Stored records

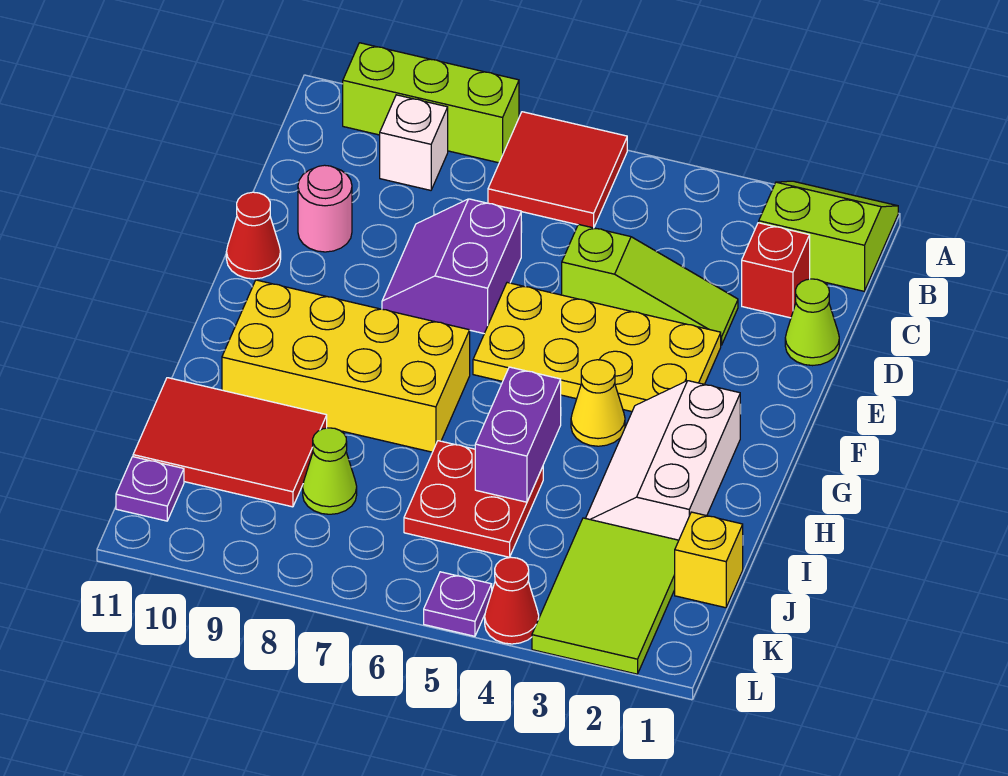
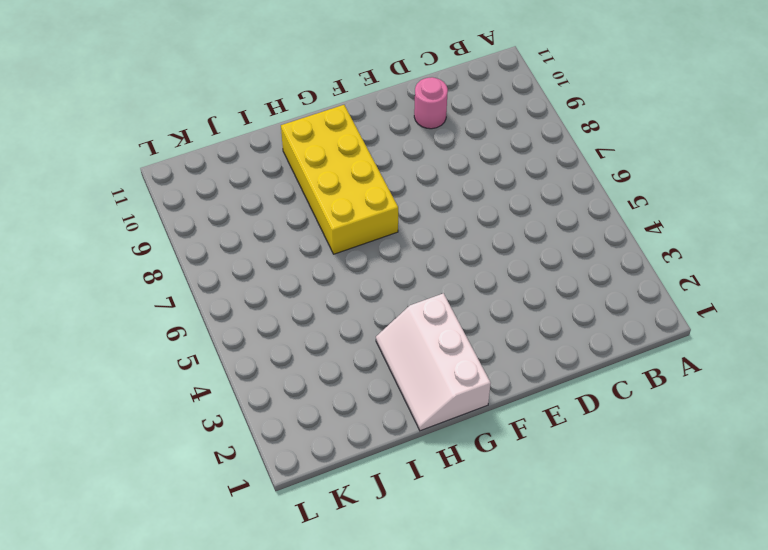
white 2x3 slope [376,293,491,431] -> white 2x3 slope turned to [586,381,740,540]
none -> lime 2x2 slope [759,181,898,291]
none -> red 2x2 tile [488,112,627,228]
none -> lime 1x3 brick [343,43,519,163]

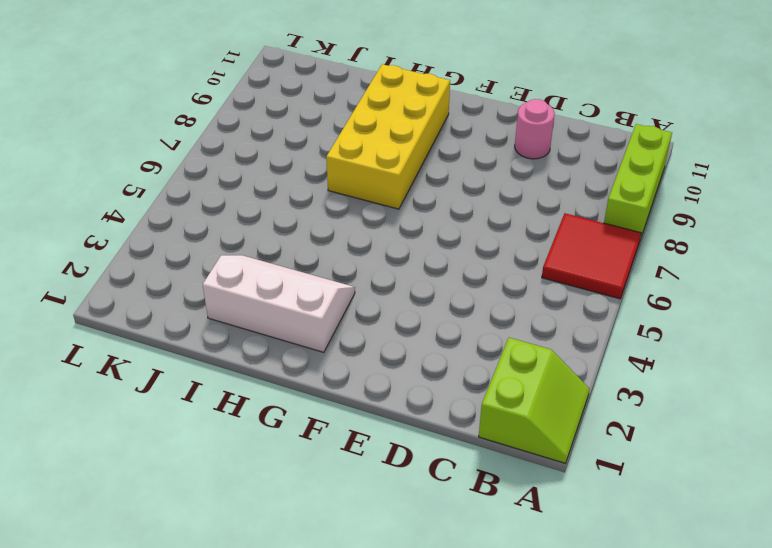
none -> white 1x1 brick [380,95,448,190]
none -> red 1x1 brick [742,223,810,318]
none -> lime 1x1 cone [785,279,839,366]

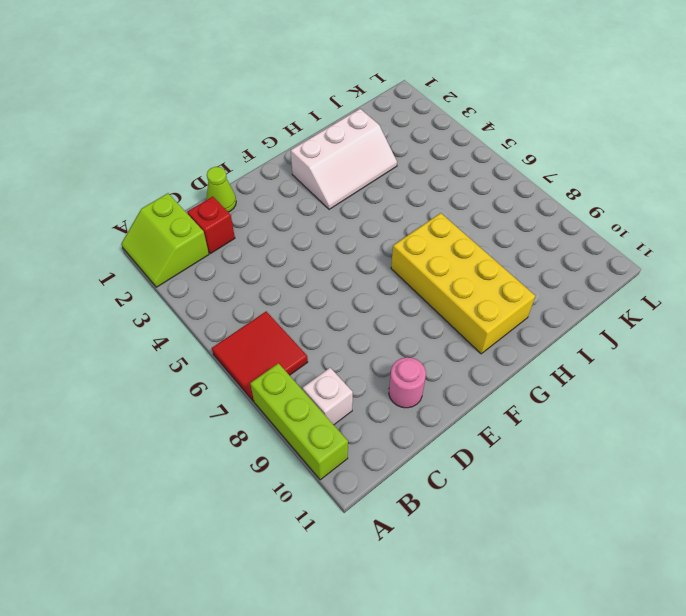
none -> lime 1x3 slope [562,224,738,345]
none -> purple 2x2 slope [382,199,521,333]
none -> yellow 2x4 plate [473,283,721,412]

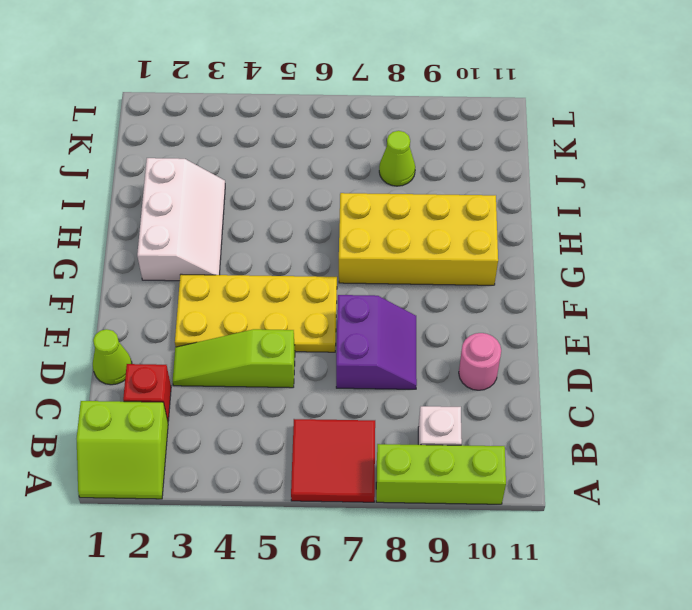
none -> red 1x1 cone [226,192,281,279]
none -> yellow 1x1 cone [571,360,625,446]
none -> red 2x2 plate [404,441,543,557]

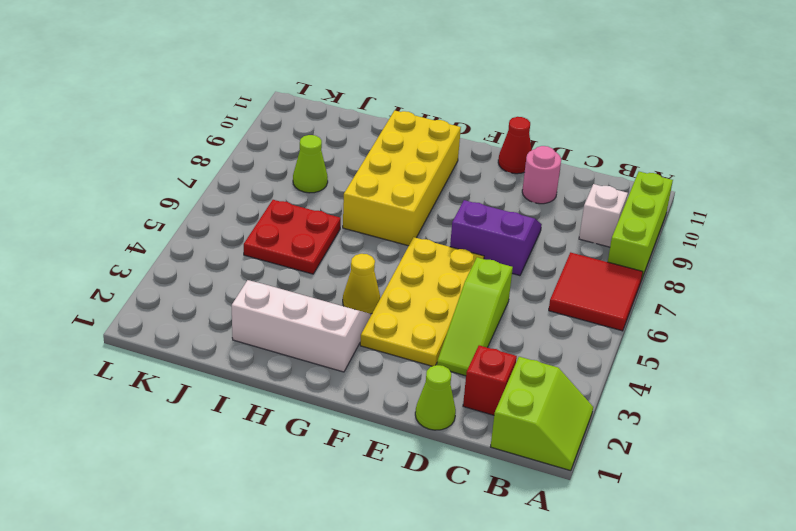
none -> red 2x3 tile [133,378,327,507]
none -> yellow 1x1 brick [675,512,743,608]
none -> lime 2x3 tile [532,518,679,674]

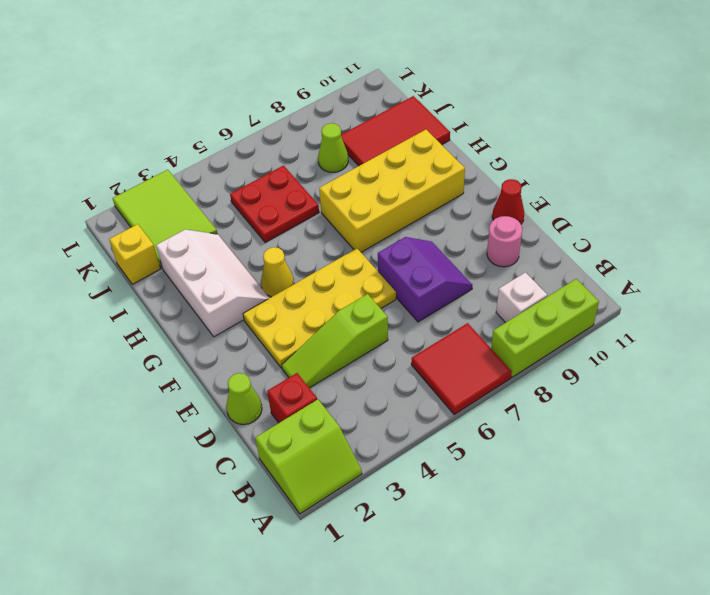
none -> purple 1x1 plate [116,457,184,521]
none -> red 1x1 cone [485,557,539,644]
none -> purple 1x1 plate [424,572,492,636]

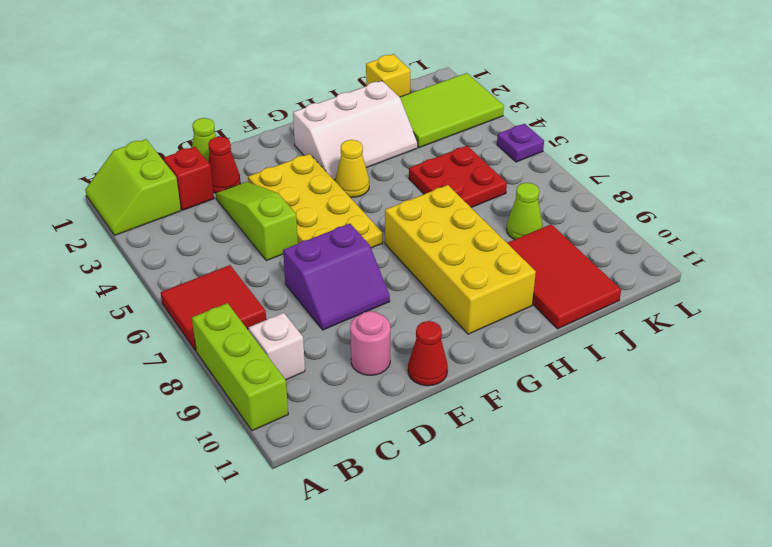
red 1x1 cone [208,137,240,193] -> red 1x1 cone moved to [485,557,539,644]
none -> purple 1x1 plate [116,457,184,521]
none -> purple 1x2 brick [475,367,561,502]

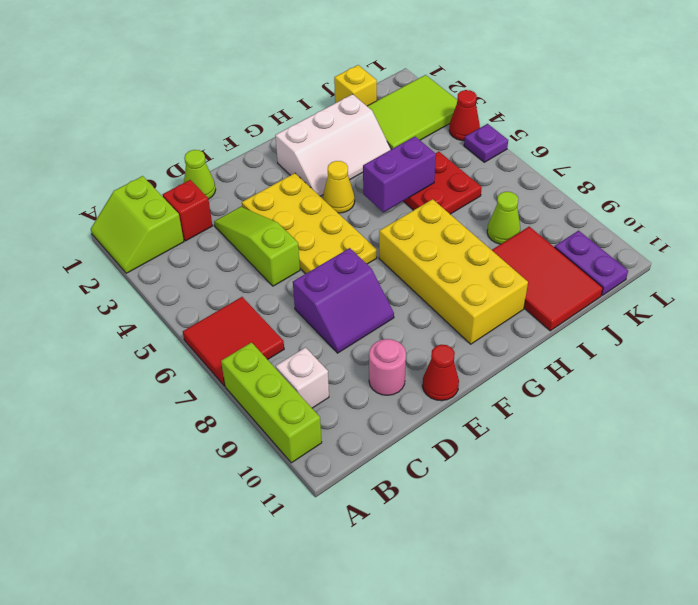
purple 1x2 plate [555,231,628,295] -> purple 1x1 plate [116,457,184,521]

* [Task]: From the data above, copy out every line with the string "tile" in it.

* [Solution to this problem]:
none -> red 2x2 tile [488,112,627,228]
none -> red 2x3 tile [133,378,327,507]
none -> lime 2x3 tile [532,518,679,674]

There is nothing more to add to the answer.